What is being asked
Rewrite the data below with "top-left" replaced by "upper-left" and everything else left unchanged. Omit the pictures from your version.

Exercise materials
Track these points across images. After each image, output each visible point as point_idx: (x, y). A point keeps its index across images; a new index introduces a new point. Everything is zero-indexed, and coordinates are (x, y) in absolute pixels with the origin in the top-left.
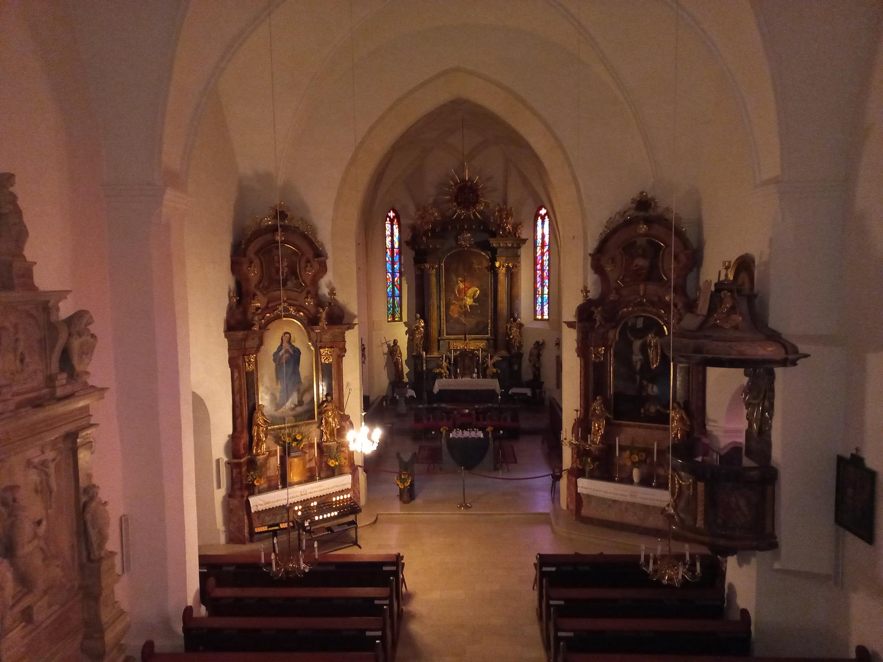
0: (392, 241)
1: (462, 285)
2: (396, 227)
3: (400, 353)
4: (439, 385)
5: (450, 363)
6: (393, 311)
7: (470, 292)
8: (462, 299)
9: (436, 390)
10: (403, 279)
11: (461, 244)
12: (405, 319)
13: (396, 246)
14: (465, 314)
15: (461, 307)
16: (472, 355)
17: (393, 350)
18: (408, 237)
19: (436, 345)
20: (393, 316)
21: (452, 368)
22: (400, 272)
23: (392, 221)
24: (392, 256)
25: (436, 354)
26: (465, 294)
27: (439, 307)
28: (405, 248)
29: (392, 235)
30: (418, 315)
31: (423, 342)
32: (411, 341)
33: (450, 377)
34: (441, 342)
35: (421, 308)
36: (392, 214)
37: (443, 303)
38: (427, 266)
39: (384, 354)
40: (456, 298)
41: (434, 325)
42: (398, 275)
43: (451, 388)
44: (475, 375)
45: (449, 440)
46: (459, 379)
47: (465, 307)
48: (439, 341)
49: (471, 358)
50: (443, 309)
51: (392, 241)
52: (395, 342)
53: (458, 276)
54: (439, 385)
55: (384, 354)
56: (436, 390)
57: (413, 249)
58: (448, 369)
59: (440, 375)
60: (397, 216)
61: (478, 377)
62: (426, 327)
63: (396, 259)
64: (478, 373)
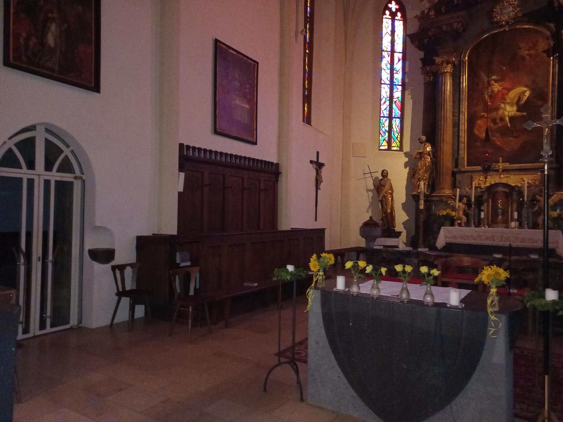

Response to the exercise
Track these points across images. After each image, output each visible point as point_idx: (x, y). A point keeps its index across images; a new index introduces a new point. Everything is zero-indexed, and coordinates are (x, y) in absolute pixels with the origin in the upper-left.
0: (392, 241)
1: (462, 285)
2: (396, 227)
3: (400, 353)
4: (439, 385)
5: (450, 363)
6: (393, 311)
7: (470, 292)
8: (462, 299)
9: (436, 390)
10: (403, 279)
11: (461, 244)
12: (405, 319)
13: (396, 246)
14: (465, 314)
15: (461, 307)
16: (472, 355)
17: (393, 350)
18: (408, 237)
19: (436, 345)
20: (393, 316)
21: (452, 368)
22: (400, 272)
23: (392, 221)
24: (392, 256)
25: (436, 354)
26: (465, 294)
27: (439, 307)
28: (405, 248)
29: (392, 235)
30: (418, 315)
31: (423, 342)
32: (411, 341)
33: (450, 377)
34: (441, 342)
35: (421, 308)
36: (392, 214)
37: (443, 303)
38: (427, 266)
39: (384, 354)
40: (456, 298)
41: (434, 325)
42: (398, 275)
43: (451, 388)
44: (475, 375)
45: (449, 440)
46: (459, 379)
47: (465, 307)
48: (439, 341)
49: (471, 358)
50: (443, 309)
51: (392, 241)
52: (395, 342)
53: (458, 276)
54: (439, 385)
55: (384, 354)
56: (436, 390)
57: (413, 249)
58: (448, 369)
59: (440, 375)
60: (397, 216)
61: (478, 377)
62: (426, 327)
63: (396, 259)
64: (478, 373)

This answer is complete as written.